* Task details
From the listing below, set down exactly the lines between the one holding "(225, 447) = (150, 638): orange" and the one holding "(304, 270) = (364, 279): none -> green nut", inclusive. No other line is wanted.

* Dataset records

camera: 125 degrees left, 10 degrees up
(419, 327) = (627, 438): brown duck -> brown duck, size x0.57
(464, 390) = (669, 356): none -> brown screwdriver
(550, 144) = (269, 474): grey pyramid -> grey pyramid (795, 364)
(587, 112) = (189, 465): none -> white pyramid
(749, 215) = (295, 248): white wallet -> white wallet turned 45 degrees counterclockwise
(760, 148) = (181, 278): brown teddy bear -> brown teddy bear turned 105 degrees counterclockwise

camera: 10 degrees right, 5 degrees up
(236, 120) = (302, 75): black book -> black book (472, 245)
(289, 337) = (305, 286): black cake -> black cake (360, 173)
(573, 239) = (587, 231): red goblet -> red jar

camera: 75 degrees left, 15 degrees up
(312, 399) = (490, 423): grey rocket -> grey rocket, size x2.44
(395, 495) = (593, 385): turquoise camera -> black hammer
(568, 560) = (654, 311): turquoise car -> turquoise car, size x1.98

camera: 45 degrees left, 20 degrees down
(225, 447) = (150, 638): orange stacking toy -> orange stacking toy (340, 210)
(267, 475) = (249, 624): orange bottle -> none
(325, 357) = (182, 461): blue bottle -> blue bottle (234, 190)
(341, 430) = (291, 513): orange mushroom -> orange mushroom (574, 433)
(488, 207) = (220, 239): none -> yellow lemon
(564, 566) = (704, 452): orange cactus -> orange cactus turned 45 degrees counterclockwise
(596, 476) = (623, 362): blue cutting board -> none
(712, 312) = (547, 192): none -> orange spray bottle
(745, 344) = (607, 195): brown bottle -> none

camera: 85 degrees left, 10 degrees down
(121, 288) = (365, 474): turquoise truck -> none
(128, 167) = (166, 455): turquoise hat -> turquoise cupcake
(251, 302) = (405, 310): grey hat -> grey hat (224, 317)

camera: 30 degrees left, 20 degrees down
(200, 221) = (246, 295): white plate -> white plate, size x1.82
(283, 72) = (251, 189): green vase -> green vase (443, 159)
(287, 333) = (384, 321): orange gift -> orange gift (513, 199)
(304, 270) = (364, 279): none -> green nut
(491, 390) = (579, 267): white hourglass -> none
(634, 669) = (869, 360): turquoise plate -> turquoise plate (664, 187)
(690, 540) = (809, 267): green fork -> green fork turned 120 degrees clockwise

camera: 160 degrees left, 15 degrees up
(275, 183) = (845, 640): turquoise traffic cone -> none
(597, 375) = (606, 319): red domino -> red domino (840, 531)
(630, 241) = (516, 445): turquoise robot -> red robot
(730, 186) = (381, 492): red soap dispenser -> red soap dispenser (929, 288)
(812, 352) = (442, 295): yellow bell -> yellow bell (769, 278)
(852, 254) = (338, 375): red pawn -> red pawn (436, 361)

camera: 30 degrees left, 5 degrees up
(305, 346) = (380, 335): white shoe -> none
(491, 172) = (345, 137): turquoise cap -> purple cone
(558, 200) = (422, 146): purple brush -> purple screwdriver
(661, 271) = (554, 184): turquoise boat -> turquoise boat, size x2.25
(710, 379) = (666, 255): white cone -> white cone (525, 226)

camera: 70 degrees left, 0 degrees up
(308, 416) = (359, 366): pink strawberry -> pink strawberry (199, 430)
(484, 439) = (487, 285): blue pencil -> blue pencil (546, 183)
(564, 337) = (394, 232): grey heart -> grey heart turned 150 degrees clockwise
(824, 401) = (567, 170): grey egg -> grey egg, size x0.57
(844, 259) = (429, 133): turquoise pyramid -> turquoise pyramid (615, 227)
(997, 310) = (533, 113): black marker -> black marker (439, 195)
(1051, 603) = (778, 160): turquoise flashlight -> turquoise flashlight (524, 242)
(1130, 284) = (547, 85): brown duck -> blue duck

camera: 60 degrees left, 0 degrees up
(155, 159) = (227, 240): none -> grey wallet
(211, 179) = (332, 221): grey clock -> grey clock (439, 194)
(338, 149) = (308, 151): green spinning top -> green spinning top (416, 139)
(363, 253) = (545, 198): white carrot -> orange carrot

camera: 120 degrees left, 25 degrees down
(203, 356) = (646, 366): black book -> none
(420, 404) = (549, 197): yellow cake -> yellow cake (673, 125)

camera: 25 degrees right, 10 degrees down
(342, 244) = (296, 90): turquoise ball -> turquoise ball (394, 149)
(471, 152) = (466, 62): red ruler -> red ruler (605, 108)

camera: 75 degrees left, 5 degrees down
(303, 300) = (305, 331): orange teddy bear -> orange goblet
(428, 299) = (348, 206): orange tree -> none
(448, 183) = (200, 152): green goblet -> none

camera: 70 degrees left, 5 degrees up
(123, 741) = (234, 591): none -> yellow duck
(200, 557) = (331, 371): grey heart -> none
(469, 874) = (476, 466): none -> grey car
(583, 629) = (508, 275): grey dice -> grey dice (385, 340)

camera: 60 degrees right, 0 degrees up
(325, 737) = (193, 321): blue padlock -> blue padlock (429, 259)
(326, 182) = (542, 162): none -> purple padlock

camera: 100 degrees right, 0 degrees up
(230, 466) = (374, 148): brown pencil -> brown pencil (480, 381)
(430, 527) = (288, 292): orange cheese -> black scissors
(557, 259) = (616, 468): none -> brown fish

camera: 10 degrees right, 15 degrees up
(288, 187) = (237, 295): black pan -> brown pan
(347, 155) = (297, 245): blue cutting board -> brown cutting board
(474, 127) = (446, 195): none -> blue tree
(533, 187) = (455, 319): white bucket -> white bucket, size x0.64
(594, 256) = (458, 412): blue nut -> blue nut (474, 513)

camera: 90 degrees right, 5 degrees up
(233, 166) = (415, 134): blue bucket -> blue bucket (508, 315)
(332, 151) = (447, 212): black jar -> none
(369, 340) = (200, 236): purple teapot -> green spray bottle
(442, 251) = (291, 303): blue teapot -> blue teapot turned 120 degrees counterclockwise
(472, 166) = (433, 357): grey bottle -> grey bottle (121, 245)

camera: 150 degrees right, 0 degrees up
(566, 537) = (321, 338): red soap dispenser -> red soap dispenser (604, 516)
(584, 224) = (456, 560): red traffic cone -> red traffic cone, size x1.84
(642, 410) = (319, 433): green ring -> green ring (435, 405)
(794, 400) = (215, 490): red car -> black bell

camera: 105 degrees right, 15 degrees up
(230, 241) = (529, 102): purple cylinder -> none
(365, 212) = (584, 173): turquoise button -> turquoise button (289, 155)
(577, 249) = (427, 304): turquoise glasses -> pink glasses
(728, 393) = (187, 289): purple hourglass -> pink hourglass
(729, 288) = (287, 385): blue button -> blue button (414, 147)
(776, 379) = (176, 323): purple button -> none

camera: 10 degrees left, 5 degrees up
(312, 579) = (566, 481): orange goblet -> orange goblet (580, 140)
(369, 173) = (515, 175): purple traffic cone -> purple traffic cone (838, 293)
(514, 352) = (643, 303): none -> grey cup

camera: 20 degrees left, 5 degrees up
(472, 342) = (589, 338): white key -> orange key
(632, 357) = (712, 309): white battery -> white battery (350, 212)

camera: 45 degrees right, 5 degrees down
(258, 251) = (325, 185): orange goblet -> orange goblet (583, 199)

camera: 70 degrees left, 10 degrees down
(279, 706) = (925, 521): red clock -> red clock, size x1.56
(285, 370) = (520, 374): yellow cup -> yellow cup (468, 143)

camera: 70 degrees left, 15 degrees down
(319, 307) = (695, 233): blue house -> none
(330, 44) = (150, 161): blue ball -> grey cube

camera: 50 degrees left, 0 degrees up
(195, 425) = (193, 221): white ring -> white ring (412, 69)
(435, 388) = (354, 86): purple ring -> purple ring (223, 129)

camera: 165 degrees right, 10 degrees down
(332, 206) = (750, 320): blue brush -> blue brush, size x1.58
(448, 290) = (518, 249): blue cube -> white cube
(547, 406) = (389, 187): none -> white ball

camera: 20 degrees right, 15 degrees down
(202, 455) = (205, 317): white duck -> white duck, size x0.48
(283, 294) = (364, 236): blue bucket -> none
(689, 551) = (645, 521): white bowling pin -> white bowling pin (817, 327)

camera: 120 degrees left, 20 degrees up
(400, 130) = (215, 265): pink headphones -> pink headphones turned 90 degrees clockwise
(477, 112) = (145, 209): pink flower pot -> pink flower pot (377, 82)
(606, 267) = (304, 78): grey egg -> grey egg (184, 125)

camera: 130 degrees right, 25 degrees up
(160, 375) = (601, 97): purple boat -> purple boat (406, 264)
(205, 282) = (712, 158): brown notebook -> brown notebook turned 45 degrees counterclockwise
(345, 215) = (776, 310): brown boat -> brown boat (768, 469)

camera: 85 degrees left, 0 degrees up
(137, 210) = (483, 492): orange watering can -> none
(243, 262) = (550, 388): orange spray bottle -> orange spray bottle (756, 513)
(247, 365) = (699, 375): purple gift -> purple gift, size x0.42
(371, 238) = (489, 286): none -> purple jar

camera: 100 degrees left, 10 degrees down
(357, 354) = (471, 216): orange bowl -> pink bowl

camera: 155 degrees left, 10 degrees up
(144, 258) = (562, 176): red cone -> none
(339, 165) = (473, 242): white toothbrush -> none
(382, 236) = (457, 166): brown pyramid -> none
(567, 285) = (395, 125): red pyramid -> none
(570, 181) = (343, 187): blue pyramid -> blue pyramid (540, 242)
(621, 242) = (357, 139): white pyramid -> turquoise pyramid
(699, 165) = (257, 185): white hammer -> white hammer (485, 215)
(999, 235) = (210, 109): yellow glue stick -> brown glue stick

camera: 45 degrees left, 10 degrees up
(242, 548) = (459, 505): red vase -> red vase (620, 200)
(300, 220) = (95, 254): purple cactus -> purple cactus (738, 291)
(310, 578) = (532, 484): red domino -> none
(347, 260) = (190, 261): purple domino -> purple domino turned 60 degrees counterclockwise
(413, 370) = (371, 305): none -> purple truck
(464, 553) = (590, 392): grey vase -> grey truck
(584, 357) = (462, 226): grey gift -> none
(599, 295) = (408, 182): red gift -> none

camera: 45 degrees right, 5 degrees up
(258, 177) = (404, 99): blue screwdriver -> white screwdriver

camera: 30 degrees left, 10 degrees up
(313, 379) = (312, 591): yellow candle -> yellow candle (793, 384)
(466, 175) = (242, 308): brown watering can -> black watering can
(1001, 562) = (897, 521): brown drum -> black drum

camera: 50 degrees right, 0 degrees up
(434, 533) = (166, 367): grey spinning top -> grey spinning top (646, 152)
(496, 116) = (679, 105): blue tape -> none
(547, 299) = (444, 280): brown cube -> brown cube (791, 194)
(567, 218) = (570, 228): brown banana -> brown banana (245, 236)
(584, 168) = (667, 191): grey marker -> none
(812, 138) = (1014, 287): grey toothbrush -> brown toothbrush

* Answer to this exercise
(225, 447) = (150, 638): orange stacking toy -> orange stacking toy (340, 210)
(267, 475) = (249, 624): orange bottle -> none
(325, 357) = (182, 461): blue bottle -> blue bottle (234, 190)
(341, 430) = (291, 513): orange mushroom -> orange mushroom (574, 433)
(488, 207) = (220, 239): none -> yellow lemon
(564, 566) = (704, 452): orange cactus -> orange cactus turned 45 degrees counterclockwise
(596, 476) = (623, 362): blue cutting board -> none
(712, 312) = (547, 192): none -> orange spray bottle
(745, 344) = (607, 195): brown bottle -> none

camera: 85 degrees left, 10 degrees down
(121, 288) = (365, 474): turquoise truck -> none
(128, 167) = (166, 455): turquoise hat -> turquoise cupcake
(251, 302) = (405, 310): grey hat -> grey hat (224, 317)

camera: 30 degrees left, 20 degrees down
(200, 221) = (246, 295): white plate -> white plate, size x1.82
(283, 72) = (251, 189): green vase -> green vase (443, 159)
(287, 333) = (384, 321): orange gift -> orange gift (513, 199)
(304, 270) = (364, 279): none -> green nut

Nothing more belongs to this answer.